━━━ SOURCE MATERIAL ━━━

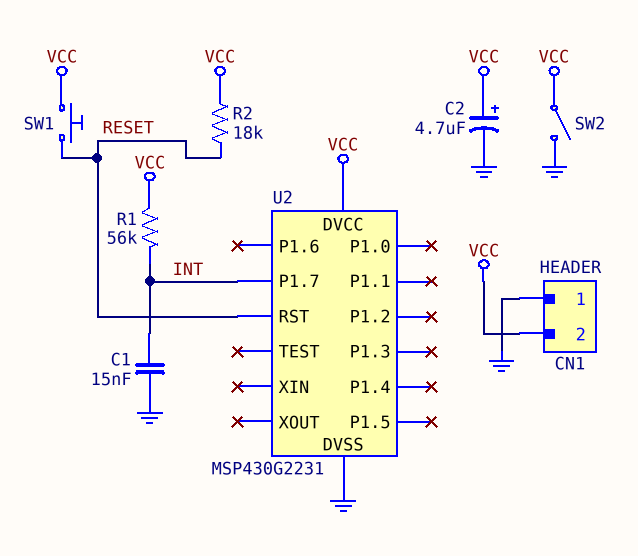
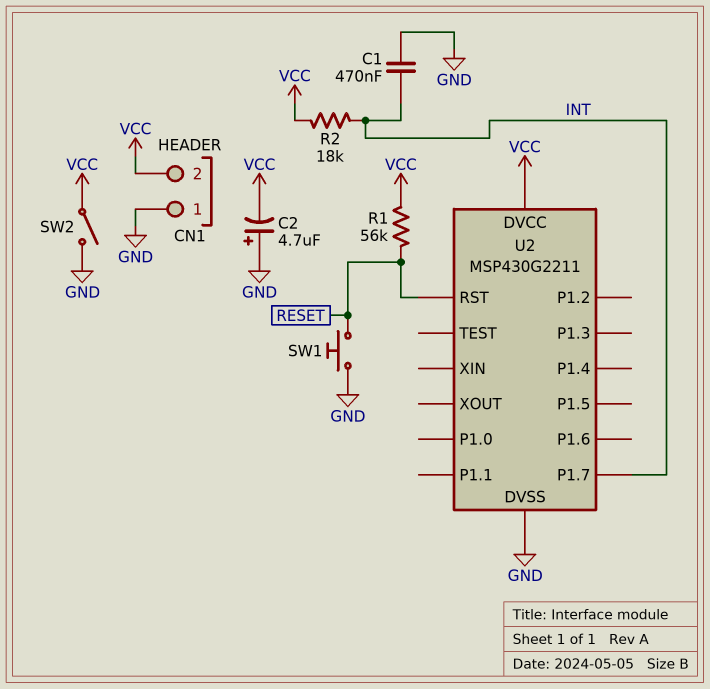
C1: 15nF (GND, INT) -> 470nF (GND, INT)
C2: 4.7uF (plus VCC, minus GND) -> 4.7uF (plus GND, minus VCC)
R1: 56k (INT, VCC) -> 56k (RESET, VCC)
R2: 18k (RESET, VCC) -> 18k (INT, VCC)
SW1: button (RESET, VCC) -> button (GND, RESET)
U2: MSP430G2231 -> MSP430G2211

━━━

**DESCRIPTION OF THE TASK:**
An exact copy of the listing above is to be set down, with no pictures in it.

**YOUR RESPONSE:**
C1: 15nF (GND, INT) -> 470nF (GND, INT)
C2: 4.7uF (plus VCC, minus GND) -> 4.7uF (plus GND, minus VCC)
R1: 56k (INT, VCC) -> 56k (RESET, VCC)
R2: 18k (RESET, VCC) -> 18k (INT, VCC)
SW1: button (RESET, VCC) -> button (GND, RESET)
U2: MSP430G2231 -> MSP430G2211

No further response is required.